Problem details: Write out, without any change, the lines in the material below that run from the line with "Vendor 207: [532,460,569,490]" through the line with "For Natalia: [577,441,779,606]", both included.
══════
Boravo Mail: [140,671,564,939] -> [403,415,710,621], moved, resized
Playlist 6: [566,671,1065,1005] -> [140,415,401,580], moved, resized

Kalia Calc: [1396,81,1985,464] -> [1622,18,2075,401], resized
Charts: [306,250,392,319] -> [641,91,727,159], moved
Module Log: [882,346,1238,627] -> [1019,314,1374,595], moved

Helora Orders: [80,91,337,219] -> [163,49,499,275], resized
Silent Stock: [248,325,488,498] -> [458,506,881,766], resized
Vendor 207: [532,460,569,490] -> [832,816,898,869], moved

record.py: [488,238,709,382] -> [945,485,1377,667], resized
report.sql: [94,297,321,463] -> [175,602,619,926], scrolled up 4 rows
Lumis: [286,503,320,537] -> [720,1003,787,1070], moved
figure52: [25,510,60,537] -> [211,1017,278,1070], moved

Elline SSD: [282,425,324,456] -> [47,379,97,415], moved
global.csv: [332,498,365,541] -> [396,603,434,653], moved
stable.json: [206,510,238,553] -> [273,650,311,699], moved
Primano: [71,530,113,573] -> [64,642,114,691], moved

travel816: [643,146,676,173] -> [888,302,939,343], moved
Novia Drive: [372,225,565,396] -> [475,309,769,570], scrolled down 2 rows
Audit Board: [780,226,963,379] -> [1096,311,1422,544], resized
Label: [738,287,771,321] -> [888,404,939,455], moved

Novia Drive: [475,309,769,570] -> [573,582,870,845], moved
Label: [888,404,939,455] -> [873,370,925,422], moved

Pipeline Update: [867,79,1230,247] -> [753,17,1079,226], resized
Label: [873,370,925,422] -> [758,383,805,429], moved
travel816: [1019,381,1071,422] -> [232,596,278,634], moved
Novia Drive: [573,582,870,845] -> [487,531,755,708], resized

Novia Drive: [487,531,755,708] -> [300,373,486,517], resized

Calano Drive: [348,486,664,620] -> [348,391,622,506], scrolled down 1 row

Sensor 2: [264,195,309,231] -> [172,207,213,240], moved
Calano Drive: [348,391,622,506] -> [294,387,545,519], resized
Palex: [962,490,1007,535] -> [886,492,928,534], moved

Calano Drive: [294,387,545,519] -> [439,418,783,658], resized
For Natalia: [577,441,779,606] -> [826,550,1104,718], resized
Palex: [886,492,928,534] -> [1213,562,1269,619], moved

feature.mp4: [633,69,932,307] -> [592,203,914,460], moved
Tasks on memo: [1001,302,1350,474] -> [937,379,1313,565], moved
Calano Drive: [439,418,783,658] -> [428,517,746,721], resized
══════
Final answer:
Vendor 207: [532,460,569,490] -> [832,816,898,869], moved

record.py: [488,238,709,382] -> [945,485,1377,667], resized
report.sql: [94,297,321,463] -> [175,602,619,926], scrolled up 4 rows
Lumis: [286,503,320,537] -> [720,1003,787,1070], moved
figure52: [25,510,60,537] -> [211,1017,278,1070], moved

Elline SSD: [282,425,324,456] -> [47,379,97,415], moved
global.csv: [332,498,365,541] -> [396,603,434,653], moved
stable.json: [206,510,238,553] -> [273,650,311,699], moved
Primano: [71,530,113,573] -> [64,642,114,691], moved

travel816: [643,146,676,173] -> [888,302,939,343], moved
Novia Drive: [372,225,565,396] -> [475,309,769,570], scrolled down 2 rows
Audit Board: [780,226,963,379] -> [1096,311,1422,544], resized
Label: [738,287,771,321] -> [888,404,939,455], moved

Novia Drive: [475,309,769,570] -> [573,582,870,845], moved
Label: [888,404,939,455] -> [873,370,925,422], moved

Pipeline Update: [867,79,1230,247] -> [753,17,1079,226], resized
Label: [873,370,925,422] -> [758,383,805,429], moved
travel816: [1019,381,1071,422] -> [232,596,278,634], moved
Novia Drive: [573,582,870,845] -> [487,531,755,708], resized

Novia Drive: [487,531,755,708] -> [300,373,486,517], resized

Calano Drive: [348,486,664,620] -> [348,391,622,506], scrolled down 1 row

Sensor 2: [264,195,309,231] -> [172,207,213,240], moved
Calano Drive: [348,391,622,506] -> [294,387,545,519], resized
Palex: [962,490,1007,535] -> [886,492,928,534], moved

Calano Drive: [294,387,545,519] -> [439,418,783,658], resized
For Natalia: [577,441,779,606] -> [826,550,1104,718], resized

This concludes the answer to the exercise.